**To do**.
Starting at the line that contains "OLED3 pin SDA: B6 -> B7", print each line exactly through the end of the listing. Skip any pictures and add nothing.

**The records**.
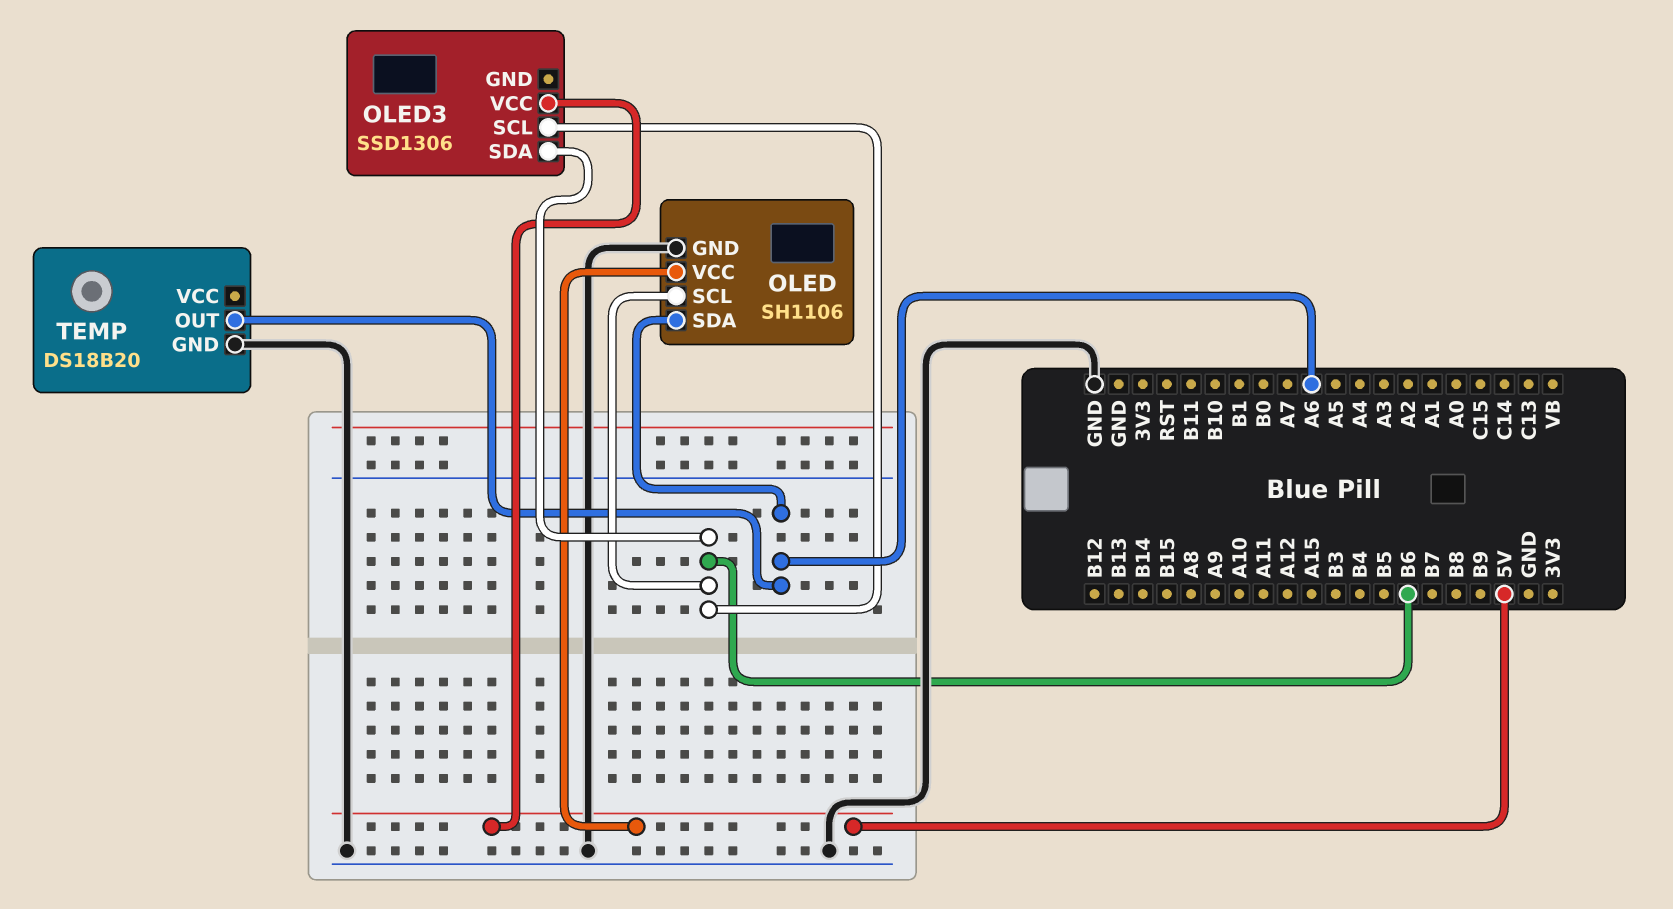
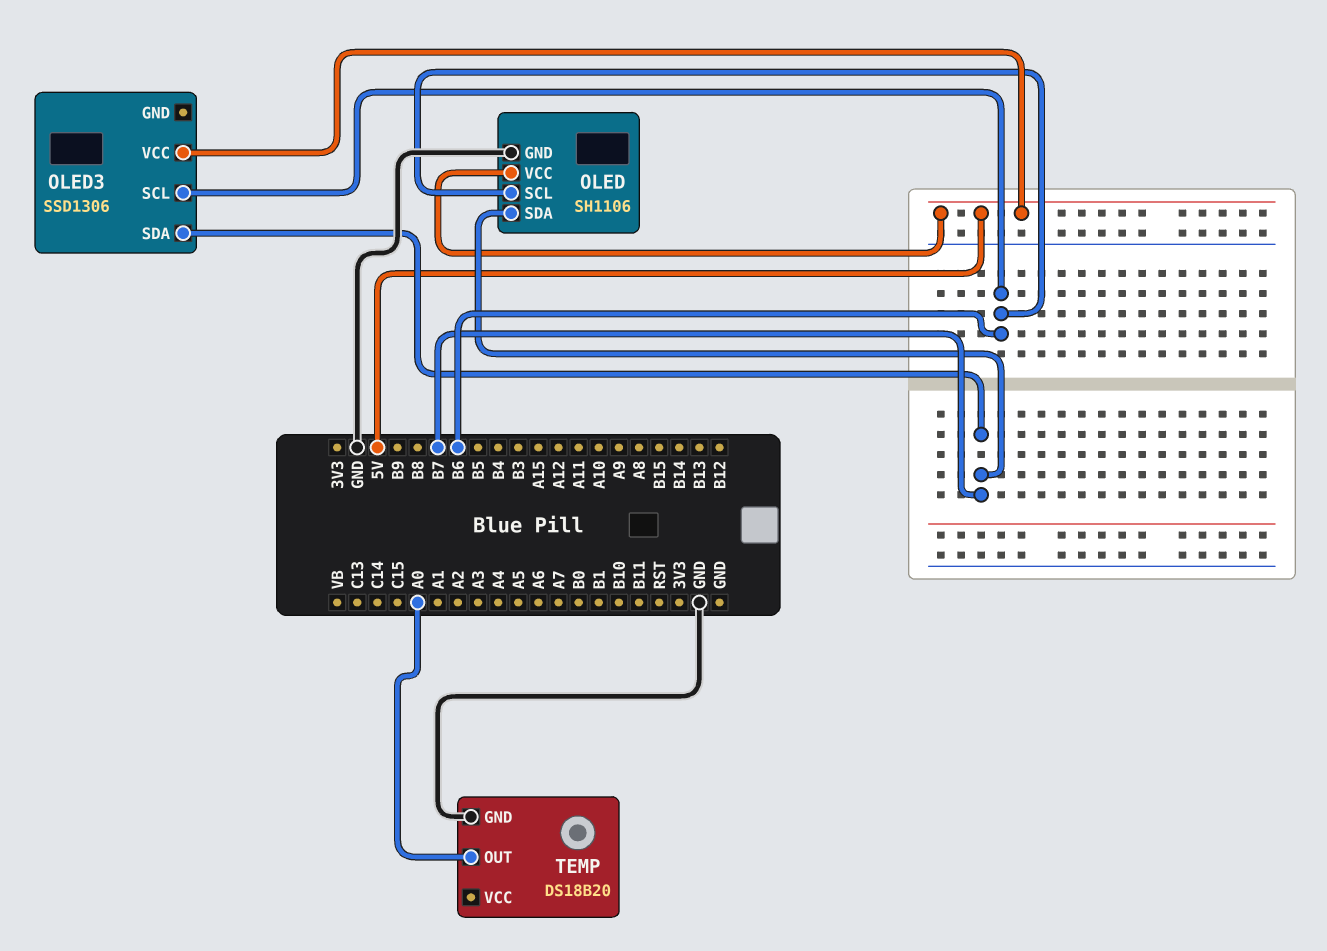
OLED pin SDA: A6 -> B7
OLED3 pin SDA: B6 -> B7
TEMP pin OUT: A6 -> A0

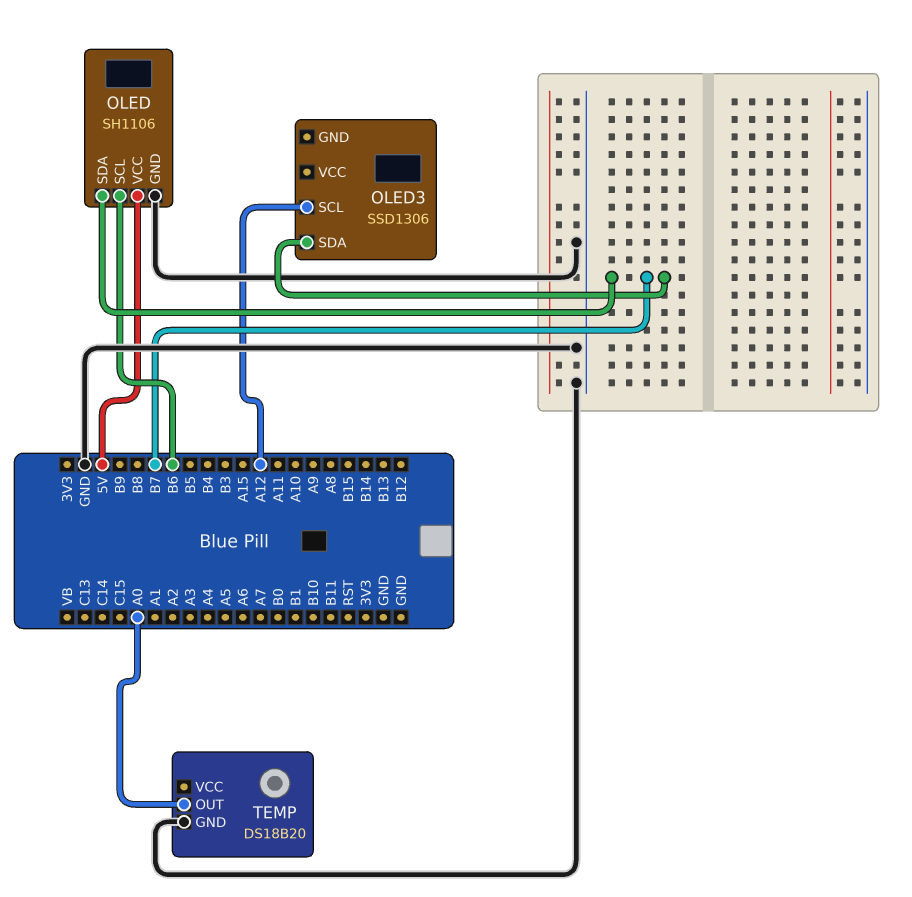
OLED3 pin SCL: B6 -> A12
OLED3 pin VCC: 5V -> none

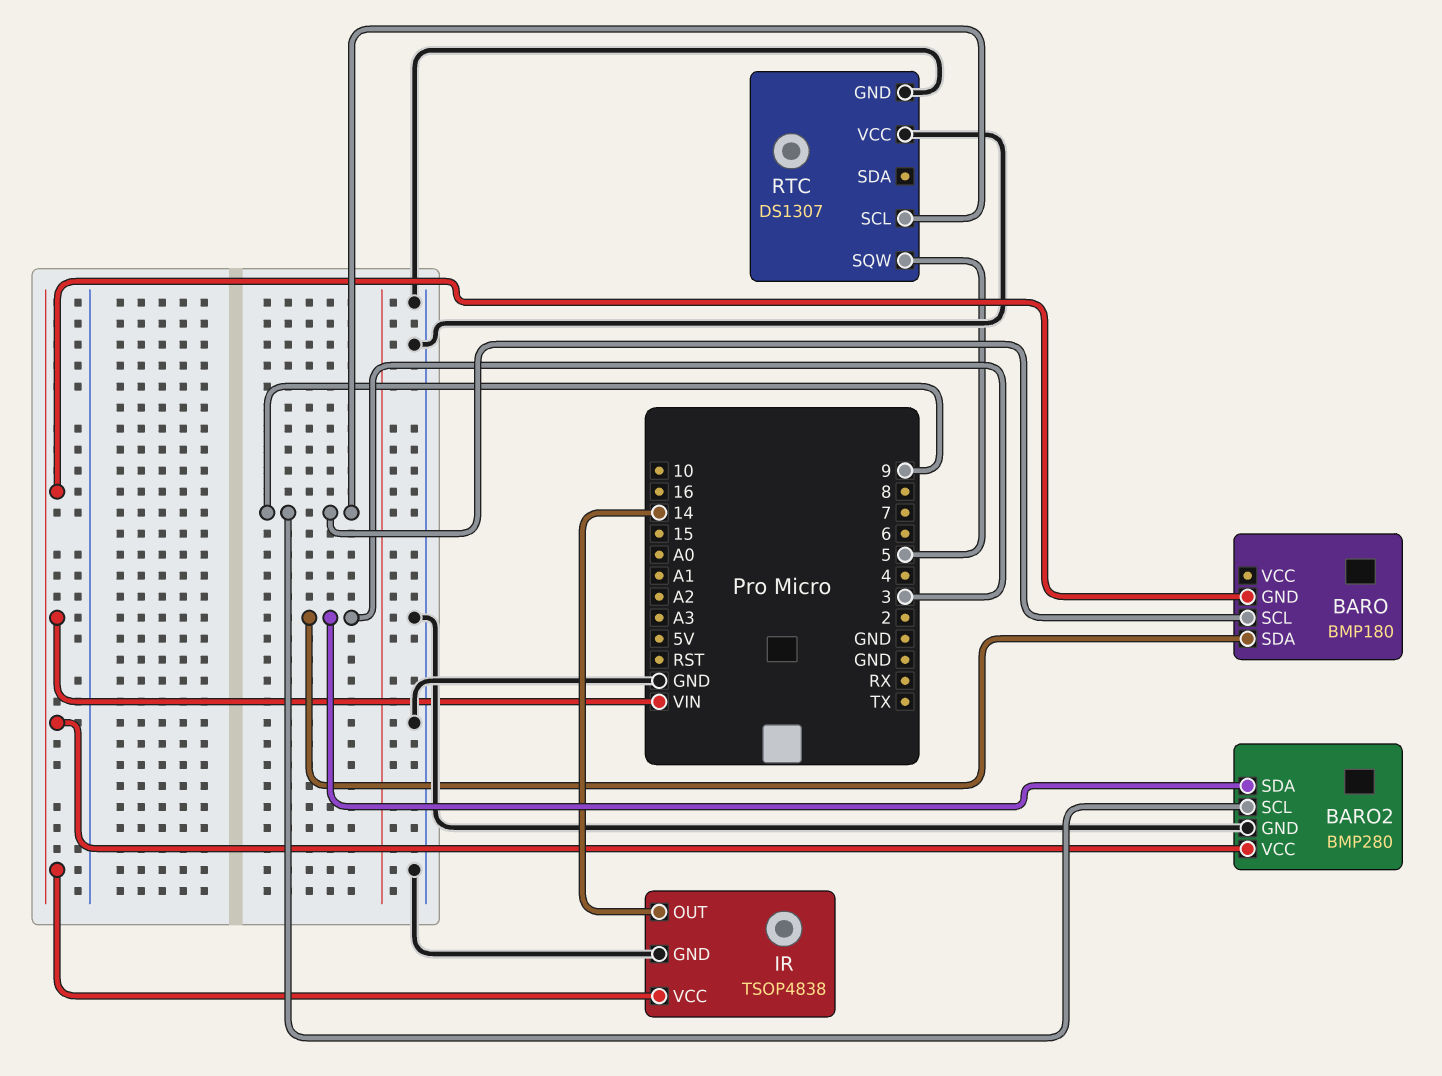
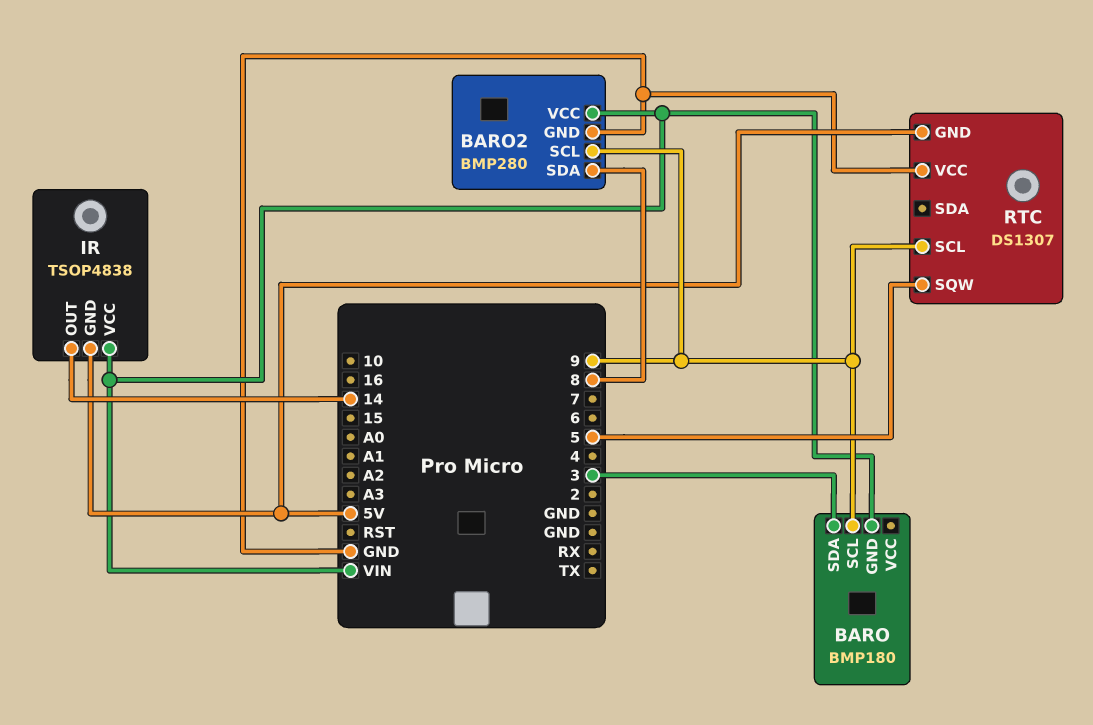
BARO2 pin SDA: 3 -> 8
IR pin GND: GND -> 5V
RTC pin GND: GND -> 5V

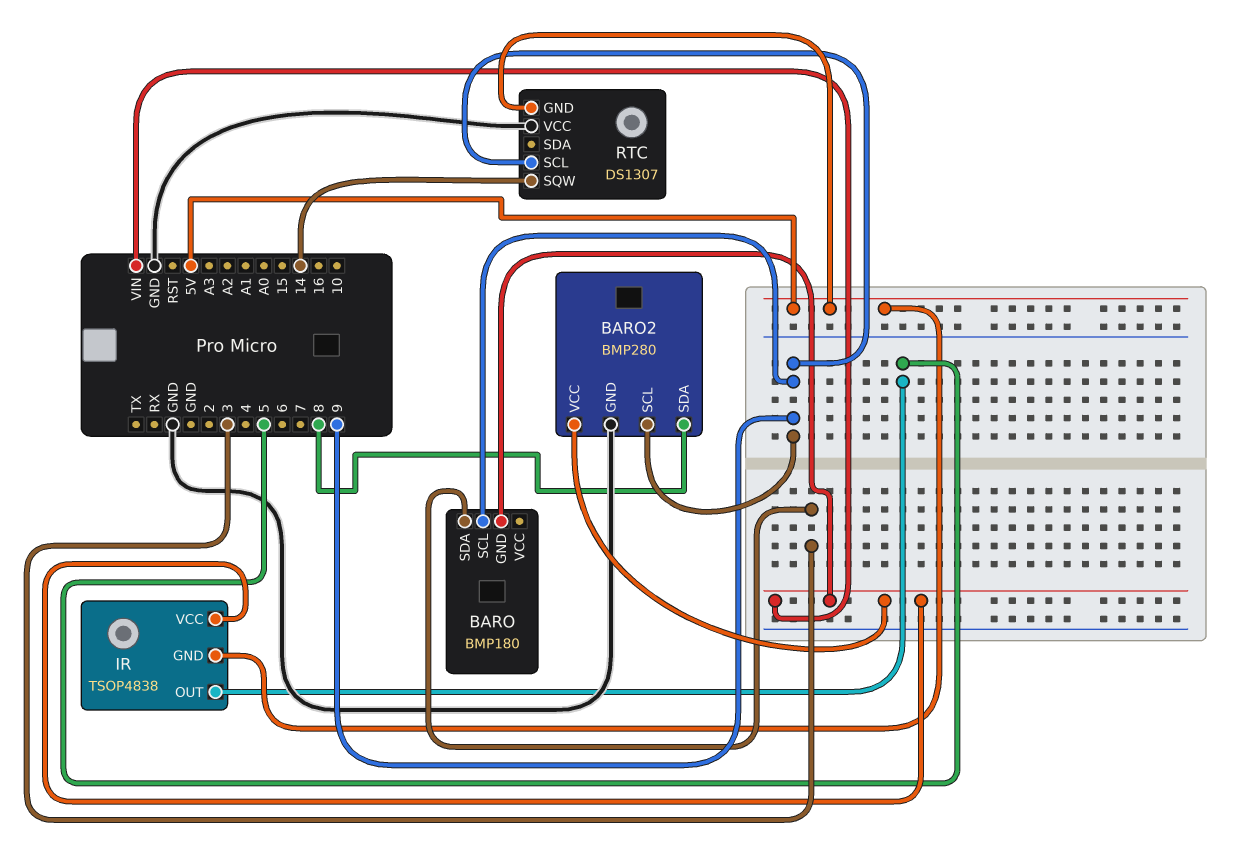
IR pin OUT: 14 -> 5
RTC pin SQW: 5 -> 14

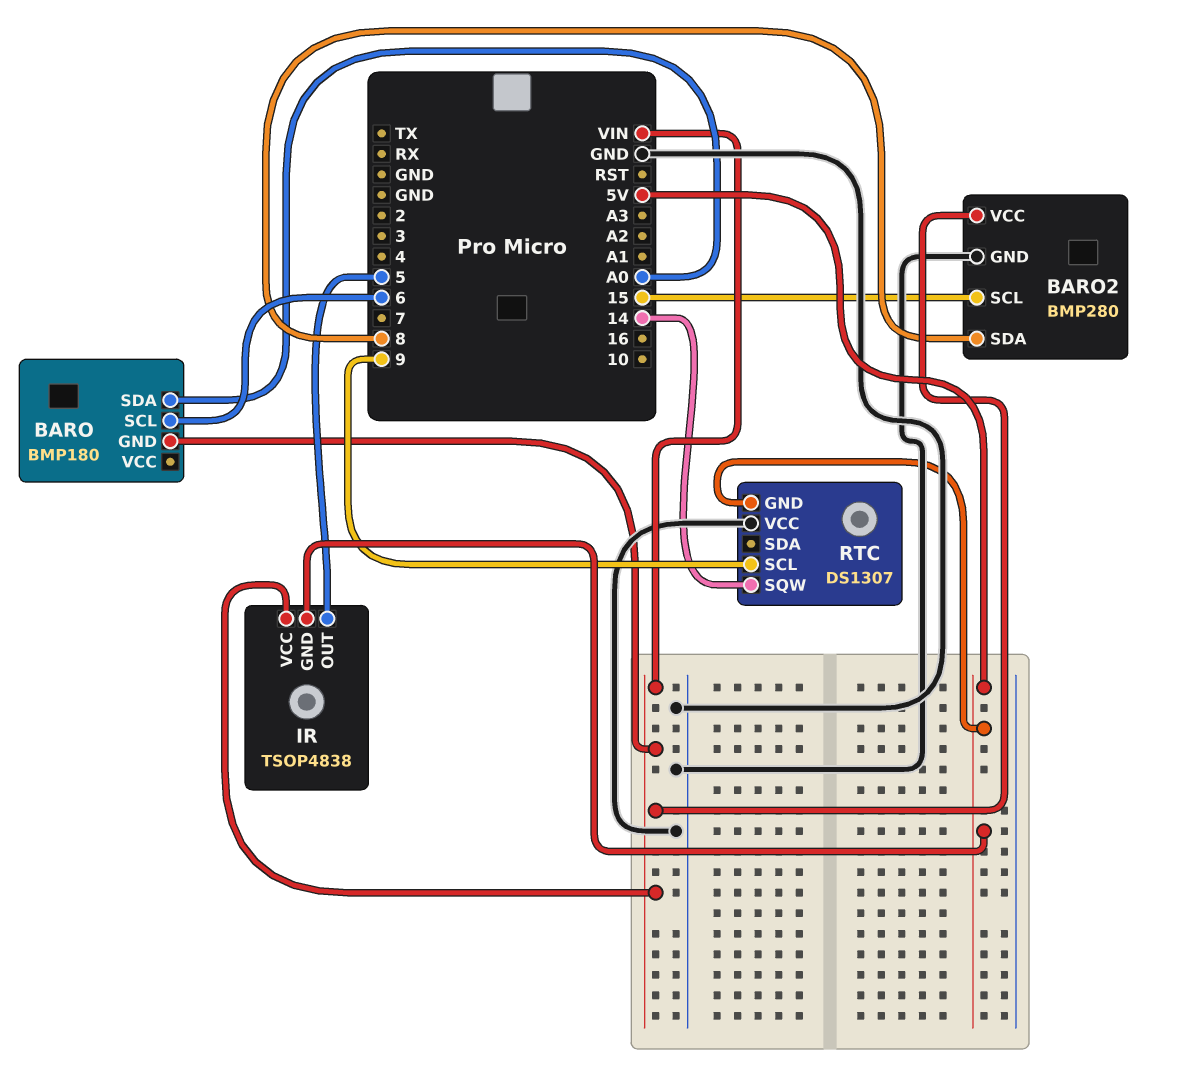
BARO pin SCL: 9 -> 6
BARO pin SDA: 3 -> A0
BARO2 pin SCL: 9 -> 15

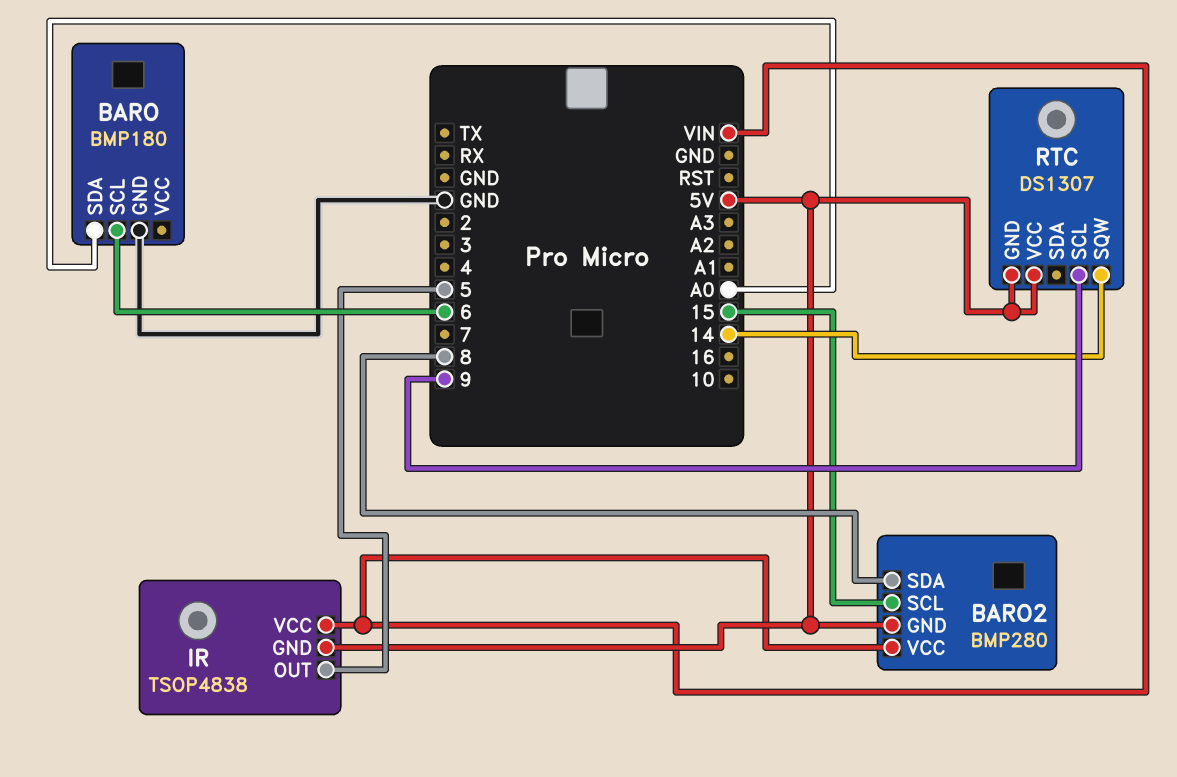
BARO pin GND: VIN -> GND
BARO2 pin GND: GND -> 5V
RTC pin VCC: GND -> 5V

**Task output**.
OLED3 pin SDA: B6 -> B7
TEMP pin OUT: A6 -> A0

OLED3 pin SCL: B6 -> A12
OLED3 pin VCC: 5V -> none

BARO2 pin SDA: 3 -> 8
IR pin GND: GND -> 5V
RTC pin GND: GND -> 5V

IR pin OUT: 14 -> 5
RTC pin SQW: 5 -> 14

BARO pin SCL: 9 -> 6
BARO pin SDA: 3 -> A0
BARO2 pin SCL: 9 -> 15

BARO pin GND: VIN -> GND
BARO2 pin GND: GND -> 5V
RTC pin VCC: GND -> 5V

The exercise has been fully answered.